BEGIN Material for this exercise

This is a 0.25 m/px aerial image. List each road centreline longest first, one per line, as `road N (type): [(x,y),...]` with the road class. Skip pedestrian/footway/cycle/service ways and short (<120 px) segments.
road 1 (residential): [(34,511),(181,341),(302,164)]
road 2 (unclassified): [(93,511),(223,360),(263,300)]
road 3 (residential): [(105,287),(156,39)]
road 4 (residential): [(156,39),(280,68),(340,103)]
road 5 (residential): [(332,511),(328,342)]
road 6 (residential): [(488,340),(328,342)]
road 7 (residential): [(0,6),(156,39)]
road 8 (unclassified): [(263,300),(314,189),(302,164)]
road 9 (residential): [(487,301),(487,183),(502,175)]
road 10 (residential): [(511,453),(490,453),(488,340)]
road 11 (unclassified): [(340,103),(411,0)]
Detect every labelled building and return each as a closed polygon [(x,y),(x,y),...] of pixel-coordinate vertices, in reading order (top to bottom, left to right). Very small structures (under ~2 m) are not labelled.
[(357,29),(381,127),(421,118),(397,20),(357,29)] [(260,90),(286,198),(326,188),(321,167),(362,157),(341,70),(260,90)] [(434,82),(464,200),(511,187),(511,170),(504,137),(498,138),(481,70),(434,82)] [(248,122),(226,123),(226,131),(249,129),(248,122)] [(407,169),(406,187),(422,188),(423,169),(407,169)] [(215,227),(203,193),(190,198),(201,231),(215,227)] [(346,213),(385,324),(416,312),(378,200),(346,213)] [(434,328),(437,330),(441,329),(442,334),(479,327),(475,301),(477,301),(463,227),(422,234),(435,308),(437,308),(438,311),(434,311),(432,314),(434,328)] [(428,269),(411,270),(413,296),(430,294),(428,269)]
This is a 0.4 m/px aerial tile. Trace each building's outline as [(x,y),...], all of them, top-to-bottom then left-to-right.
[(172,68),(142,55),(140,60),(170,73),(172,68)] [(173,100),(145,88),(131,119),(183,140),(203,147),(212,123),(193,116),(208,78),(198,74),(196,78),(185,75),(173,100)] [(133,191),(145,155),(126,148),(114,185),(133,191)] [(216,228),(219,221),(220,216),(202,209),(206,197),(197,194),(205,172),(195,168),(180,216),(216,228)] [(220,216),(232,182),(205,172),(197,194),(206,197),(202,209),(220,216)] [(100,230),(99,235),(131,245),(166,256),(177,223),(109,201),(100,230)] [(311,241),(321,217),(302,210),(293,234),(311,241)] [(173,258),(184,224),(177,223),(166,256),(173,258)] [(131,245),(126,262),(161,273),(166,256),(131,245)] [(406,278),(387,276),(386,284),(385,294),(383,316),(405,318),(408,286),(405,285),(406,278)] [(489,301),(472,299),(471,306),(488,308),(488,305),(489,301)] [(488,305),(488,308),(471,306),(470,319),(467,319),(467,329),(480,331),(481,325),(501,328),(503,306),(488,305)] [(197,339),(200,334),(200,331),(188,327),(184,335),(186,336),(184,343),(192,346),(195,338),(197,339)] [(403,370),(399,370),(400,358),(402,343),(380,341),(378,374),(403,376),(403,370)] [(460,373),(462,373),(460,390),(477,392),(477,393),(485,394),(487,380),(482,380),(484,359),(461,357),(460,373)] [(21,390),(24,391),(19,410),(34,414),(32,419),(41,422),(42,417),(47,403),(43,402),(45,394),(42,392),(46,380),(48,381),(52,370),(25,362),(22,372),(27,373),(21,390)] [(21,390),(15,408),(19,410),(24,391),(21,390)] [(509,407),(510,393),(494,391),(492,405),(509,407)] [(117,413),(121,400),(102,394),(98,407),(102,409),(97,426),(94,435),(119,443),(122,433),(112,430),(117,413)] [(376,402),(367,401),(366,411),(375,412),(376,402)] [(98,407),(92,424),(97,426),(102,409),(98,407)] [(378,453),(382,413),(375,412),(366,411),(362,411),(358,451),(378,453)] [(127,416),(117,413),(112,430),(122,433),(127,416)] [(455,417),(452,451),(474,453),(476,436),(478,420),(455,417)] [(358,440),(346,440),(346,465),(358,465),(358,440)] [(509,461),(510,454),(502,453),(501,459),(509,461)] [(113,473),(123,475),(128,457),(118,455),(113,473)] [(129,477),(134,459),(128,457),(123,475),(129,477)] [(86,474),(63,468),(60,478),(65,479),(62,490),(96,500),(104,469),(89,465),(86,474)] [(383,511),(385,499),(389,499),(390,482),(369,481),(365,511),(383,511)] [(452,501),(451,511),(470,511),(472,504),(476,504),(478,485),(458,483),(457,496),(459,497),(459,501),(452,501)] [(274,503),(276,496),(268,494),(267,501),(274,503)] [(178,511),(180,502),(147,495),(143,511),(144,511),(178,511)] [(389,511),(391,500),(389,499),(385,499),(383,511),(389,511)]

END Material for this exercise

Task prompt —
Copy the lines from the start of the material through the line containing "road 3 (residential): [(105,287),(156,39)]", inclusive, reproducing them character for character.

Solved exercise —
This is a 0.25 m/px aerial image. List each road centreline longest first, one per line, as `road N (type): [(x,y),...]` with the road class. Skip pedestrian/footway/cycle/service ways and short (<120 px) segments.
road 1 (residential): [(34,511),(181,341),(302,164)]
road 2 (unclassified): [(93,511),(223,360),(263,300)]
road 3 (residential): [(105,287),(156,39)]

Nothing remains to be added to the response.